Exercise aim - Among the entries, find the lines with the string "capsule" and copy them.

Input for this task -
◆ ◆ ◆

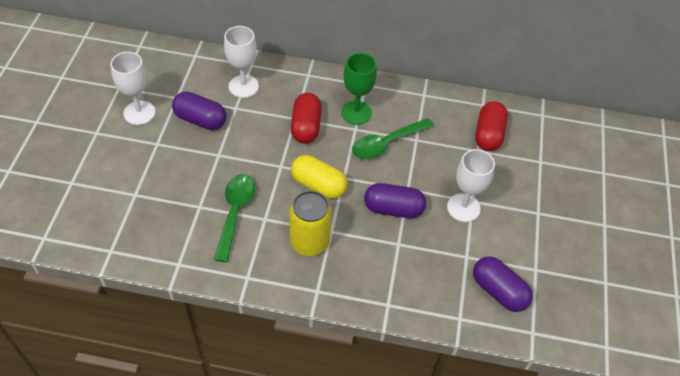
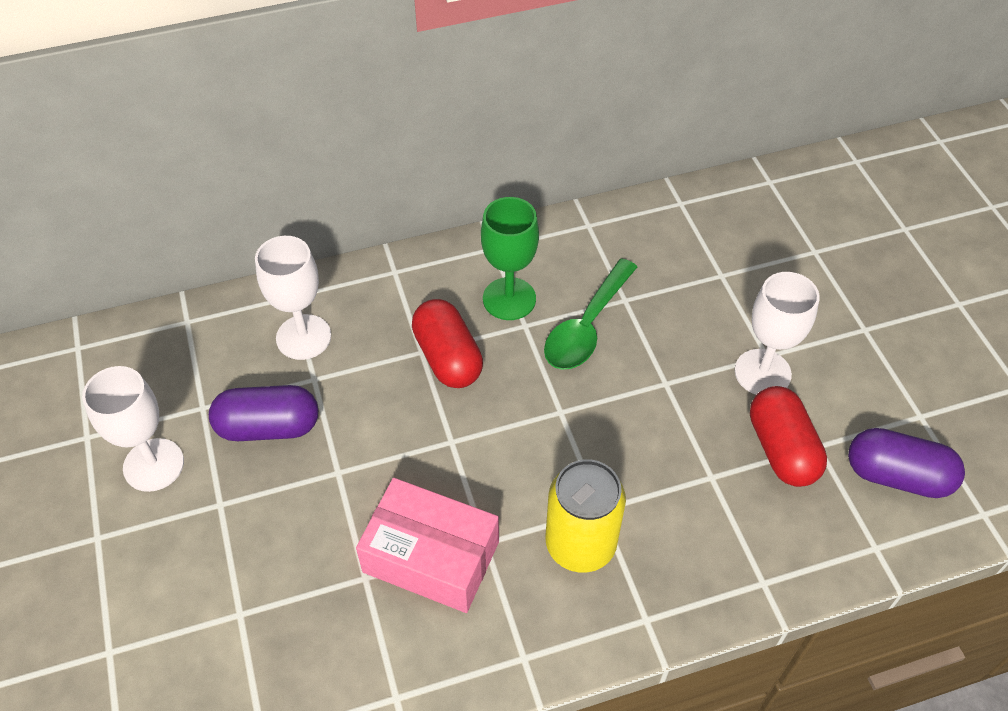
camera: 25 degrees left, 0 degrees up
green spoon [214,174,255,262] -> pink box [356,478,499,613]
yellow capsule [291,155,347,199] -> none
purple capsule [364,183,426,218] -> none
red capsule [475,101,508,151] -> red capsule moved to [750,386,827,487]

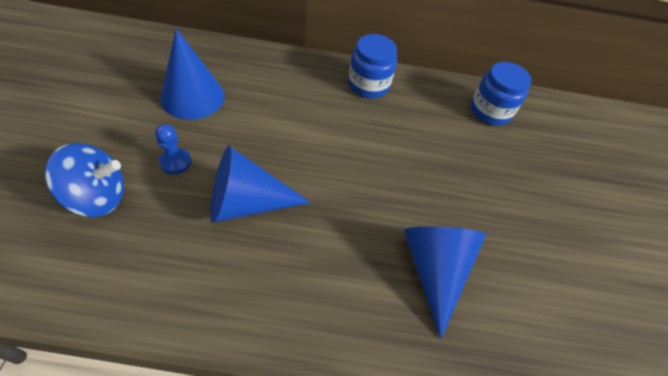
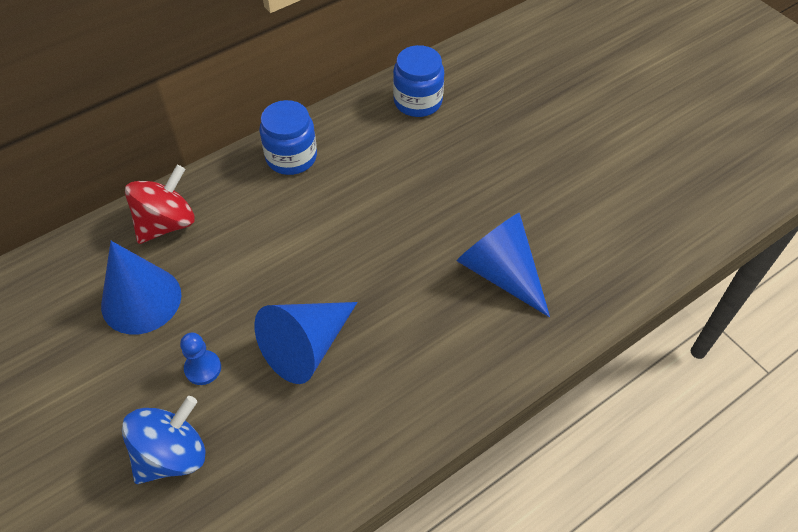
camera: 35 degrees left, 0 degrees up
none -> red spinning top [125,165,195,244]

◆ ◆ ◆

Answer section -
yellow capsule [291,155,347,199] -> none
purple capsule [364,183,426,218] -> none
red capsule [475,101,508,151] -> red capsule moved to [750,386,827,487]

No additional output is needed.